*Work task*: Output each entry that follows exactly. Images stay out.

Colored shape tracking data
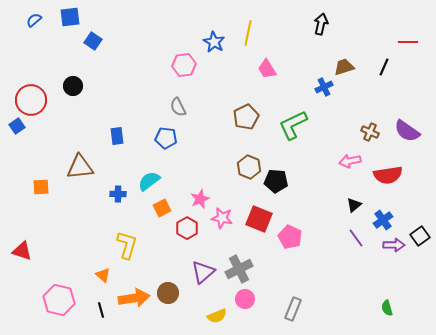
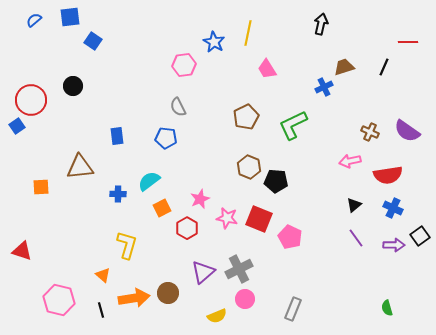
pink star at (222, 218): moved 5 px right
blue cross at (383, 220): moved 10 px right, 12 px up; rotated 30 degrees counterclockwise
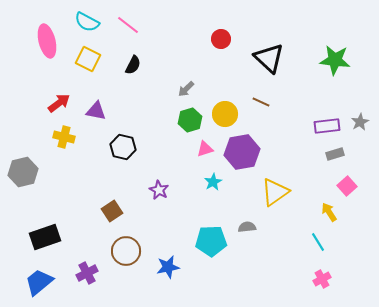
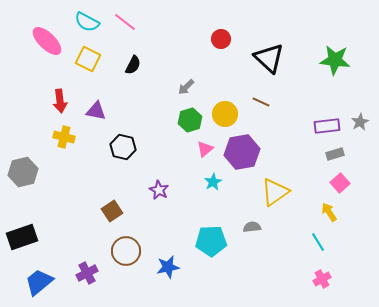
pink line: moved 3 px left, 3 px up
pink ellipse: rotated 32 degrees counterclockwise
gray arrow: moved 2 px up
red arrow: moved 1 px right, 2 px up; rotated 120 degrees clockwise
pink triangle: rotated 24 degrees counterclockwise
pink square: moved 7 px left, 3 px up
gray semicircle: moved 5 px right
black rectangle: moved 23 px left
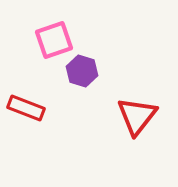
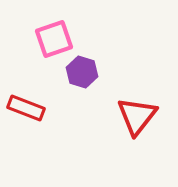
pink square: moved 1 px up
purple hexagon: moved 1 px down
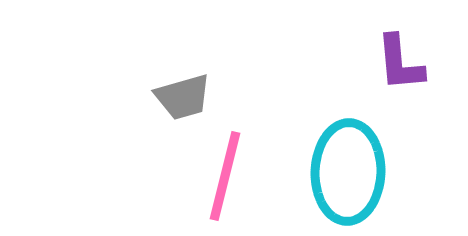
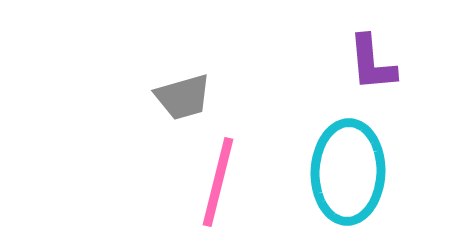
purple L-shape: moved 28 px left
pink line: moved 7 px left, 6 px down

*Solved exercise*:
pink star at (222, 218): moved 5 px right
blue cross at (383, 220): moved 10 px right, 12 px up; rotated 30 degrees counterclockwise
pink line: moved 3 px left, 3 px up
pink ellipse: rotated 32 degrees counterclockwise
gray arrow: moved 2 px up
red arrow: moved 1 px right, 2 px up; rotated 120 degrees clockwise
pink triangle: rotated 24 degrees counterclockwise
pink square: moved 7 px left, 3 px up
gray semicircle: moved 5 px right
black rectangle: moved 23 px left
pink square: moved 1 px up
purple hexagon: moved 1 px down
purple L-shape: moved 28 px left
pink line: moved 7 px left, 6 px down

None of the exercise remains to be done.